WHAT TO DO - Omit the images. Copy each entry word for word.

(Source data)
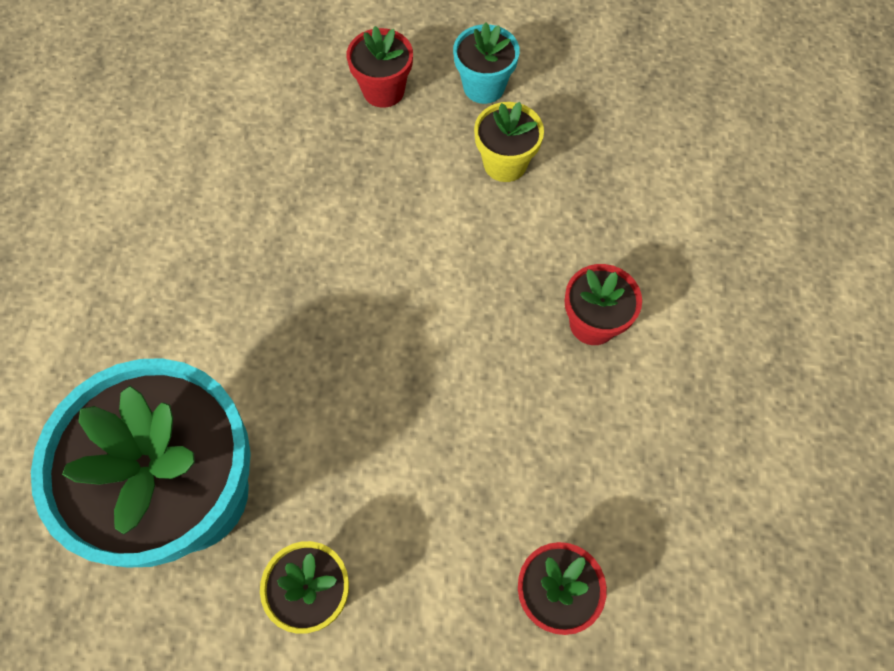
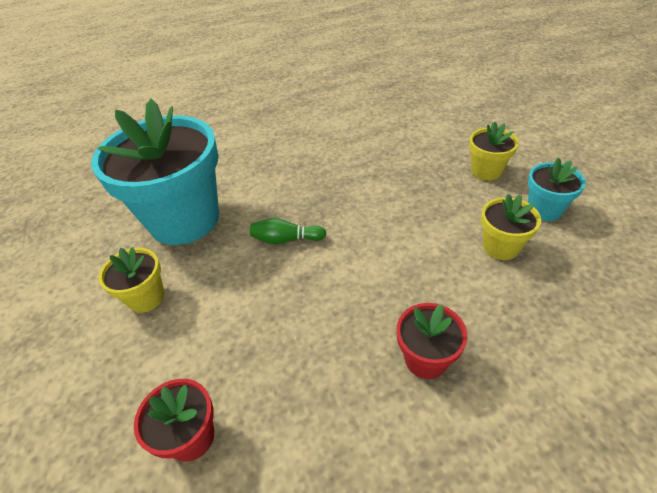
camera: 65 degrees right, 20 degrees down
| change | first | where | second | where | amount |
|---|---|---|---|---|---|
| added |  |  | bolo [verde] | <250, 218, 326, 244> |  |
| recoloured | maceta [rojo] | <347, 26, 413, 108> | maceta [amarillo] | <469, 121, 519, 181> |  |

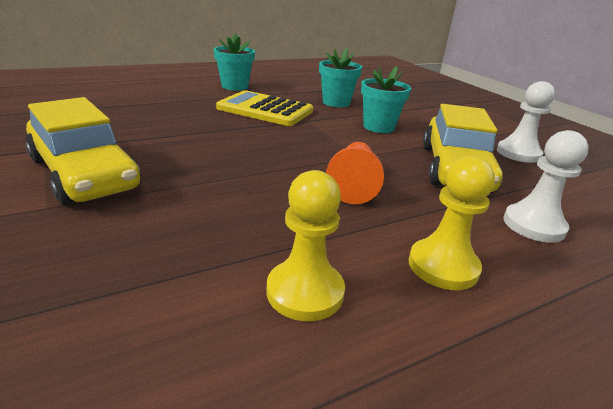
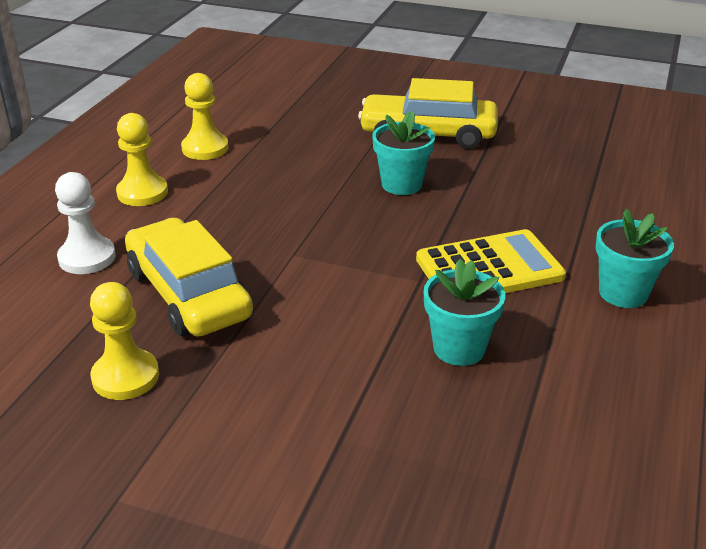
camera: 140 degrees right, 5 degrees up
| change | first | where | second | where | amount |
|---|---|---|---|---|---|
| removed | peón [naranja] | <326, 142, 384, 204> |  |  |  |
| moved | maceta [turquesa] | <361, 66, 411, 133> |  | <372, 111, 435, 195> |  |
| recoloured | peón [blanco] | <497, 81, 555, 163> | peón [amarillo] | <90, 282, 159, 400> |  |

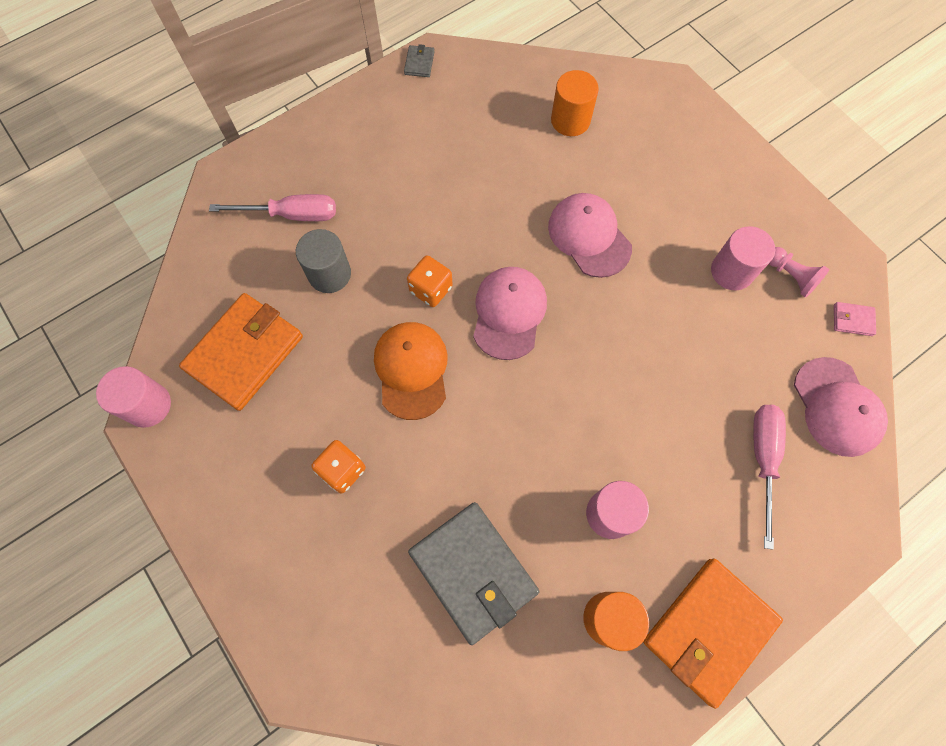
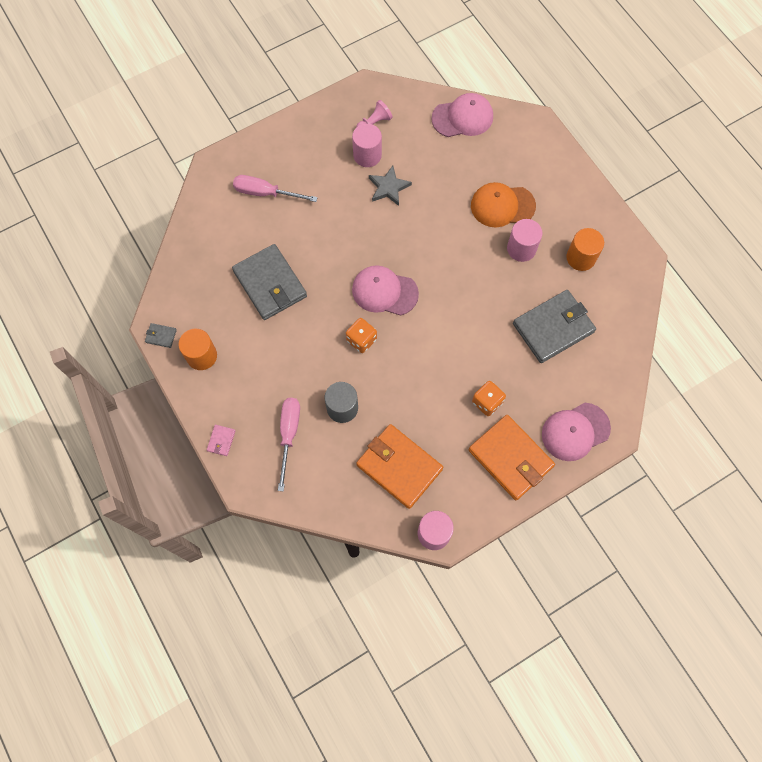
camera: 85 degrees left, 0 degrees up
| change | first | where | second | where | amount |
|---|---|---|---|---|---|
| added |  |  | cartera [gris] | <232, 244, 307, 320> |  |
| added |  |  | estrella [gris] | <369, 166, 412, 206> |  |
| moved | gorra [naranja] | <374, 322, 448, 420> |  | <471, 182, 536, 227> |  |
| moved | gorra [rosa] | <548, 193, 632, 278> |  | <542, 403, 611, 461> |  |
| moved | cilindro [naranja] | <551, 70, 599, 136> |  | <178, 329, 217, 370> |  |
| moved | cartera [naranja] | <643, 558, 783, 709> |  | <469, 415, 555, 500> |  |
| moved | destornillador [rosa] | <753, 405, 786, 550> |  | <233, 175, 318, 202> |  |
| moved | cartera [rosa] | <834, 302, 876, 336> |  | <207, 425, 236, 456> |  |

TASK OUTPUT -
camera: 65 degrees right, 20 degrees down
| change | first | where | second | where | amount |
|---|---|---|---|---|---|
| added |  |  | bolo [verde] | <250, 218, 326, 244> |  |
| recoloured | maceta [rojo] | <347, 26, 413, 108> | maceta [amarillo] | <469, 121, 519, 181> |  |

camera: 140 degrees right, 5 degrees up
| change | first | where | second | where | amount |
|---|---|---|---|---|---|
| removed | peón [naranja] | <326, 142, 384, 204> |  |  |  |
| moved | maceta [turquesa] | <361, 66, 411, 133> |  | <372, 111, 435, 195> |  |
| recoloured | peón [blanco] | <497, 81, 555, 163> | peón [amarillo] | <90, 282, 159, 400> |  |

camera: 85 degrees left, 0 degrees up
| change | first | where | second | where | amount |
|---|---|---|---|---|---|
| added |  |  | cartera [gris] | <232, 244, 307, 320> |  |
| added |  |  | estrella [gris] | <369, 166, 412, 206> |  |
| moved | gorra [naranja] | <374, 322, 448, 420> |  | <471, 182, 536, 227> |  |
| moved | gorra [rosa] | <548, 193, 632, 278> |  | <542, 403, 611, 461> |  |
| moved | cilindro [naranja] | <551, 70, 599, 136> |  | <178, 329, 217, 370> |  |
| moved | cartera [naranja] | <643, 558, 783, 709> |  | <469, 415, 555, 500> |  |
| moved | destornillador [rosa] | <753, 405, 786, 550> |  | <233, 175, 318, 202> |  |
| moved | cartera [rosa] | <834, 302, 876, 336> |  | <207, 425, 236, 456> |  |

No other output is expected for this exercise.